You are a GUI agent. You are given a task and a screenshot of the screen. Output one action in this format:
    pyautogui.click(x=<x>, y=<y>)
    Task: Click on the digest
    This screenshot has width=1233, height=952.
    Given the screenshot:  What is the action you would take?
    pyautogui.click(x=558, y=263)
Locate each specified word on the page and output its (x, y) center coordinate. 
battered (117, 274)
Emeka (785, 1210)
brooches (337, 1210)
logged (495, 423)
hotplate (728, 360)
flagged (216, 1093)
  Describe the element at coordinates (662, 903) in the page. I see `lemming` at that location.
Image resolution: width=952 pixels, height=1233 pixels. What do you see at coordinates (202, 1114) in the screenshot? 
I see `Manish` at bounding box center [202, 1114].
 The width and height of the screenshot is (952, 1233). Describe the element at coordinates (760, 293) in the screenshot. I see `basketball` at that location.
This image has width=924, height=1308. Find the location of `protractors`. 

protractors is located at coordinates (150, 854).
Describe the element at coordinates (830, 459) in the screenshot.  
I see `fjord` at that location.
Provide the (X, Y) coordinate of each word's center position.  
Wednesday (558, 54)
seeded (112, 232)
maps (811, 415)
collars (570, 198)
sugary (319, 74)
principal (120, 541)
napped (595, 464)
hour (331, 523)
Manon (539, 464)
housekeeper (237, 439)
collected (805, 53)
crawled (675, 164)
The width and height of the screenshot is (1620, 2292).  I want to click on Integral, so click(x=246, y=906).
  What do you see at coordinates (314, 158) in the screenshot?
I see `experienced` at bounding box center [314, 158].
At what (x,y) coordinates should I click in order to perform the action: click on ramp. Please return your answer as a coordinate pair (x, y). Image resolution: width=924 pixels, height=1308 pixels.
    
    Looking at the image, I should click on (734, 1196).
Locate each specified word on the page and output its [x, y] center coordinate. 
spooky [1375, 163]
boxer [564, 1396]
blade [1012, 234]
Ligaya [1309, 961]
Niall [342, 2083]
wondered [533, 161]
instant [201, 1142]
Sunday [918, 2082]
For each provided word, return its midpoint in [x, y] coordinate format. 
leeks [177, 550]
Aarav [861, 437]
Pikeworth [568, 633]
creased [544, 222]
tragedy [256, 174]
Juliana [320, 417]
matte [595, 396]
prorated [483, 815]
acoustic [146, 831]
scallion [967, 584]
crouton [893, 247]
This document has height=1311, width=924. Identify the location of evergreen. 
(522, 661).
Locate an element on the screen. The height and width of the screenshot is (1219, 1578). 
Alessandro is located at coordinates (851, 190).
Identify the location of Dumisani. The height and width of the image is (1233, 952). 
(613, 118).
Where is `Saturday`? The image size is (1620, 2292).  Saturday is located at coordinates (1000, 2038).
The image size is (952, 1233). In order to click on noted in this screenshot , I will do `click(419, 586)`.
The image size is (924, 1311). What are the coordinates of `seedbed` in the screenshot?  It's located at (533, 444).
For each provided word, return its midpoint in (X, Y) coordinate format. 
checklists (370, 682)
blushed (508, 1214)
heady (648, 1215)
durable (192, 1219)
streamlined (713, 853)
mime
§
Wiederhole die Einträge wortgetreu, von ganz oben bis hinunter zur Zeile mit „Manon (539, 464)“, diese Zeile eingeschlossen.

You are a GUI agent. You are given a task and a screenshot of the screen. Output one action in this format:
    pyautogui.click(x=<x>, y=<y>)
    Task: Click on the digest
    This screenshot has width=1233, height=952.
    Given the screenshot:  What is the action you would take?
    pyautogui.click(x=558, y=263)
Locate each specified word on the page and output its (x, y) center coordinate. 
battered (117, 274)
Emeka (785, 1210)
brooches (337, 1210)
logged (495, 423)
hotplate (728, 360)
flagged (216, 1093)
  Describe the element at coordinates (662, 903) in the page. I see `lemming` at that location.
Image resolution: width=952 pixels, height=1233 pixels. What do you see at coordinates (202, 1114) in the screenshot? 
I see `Manish` at bounding box center [202, 1114].
 The width and height of the screenshot is (952, 1233). Describe the element at coordinates (760, 293) in the screenshot. I see `basketball` at that location.
This image has width=924, height=1308. Find the location of `protractors`. 

protractors is located at coordinates (150, 854).
Describe the element at coordinates (830, 459) in the screenshot.  
I see `fjord` at that location.
Provide the (X, Y) coordinate of each word's center position.  
Wednesday (558, 54)
seeded (112, 232)
maps (811, 415)
collars (570, 198)
sugary (319, 74)
principal (120, 541)
napped (595, 464)
hour (331, 523)
Manon (539, 464)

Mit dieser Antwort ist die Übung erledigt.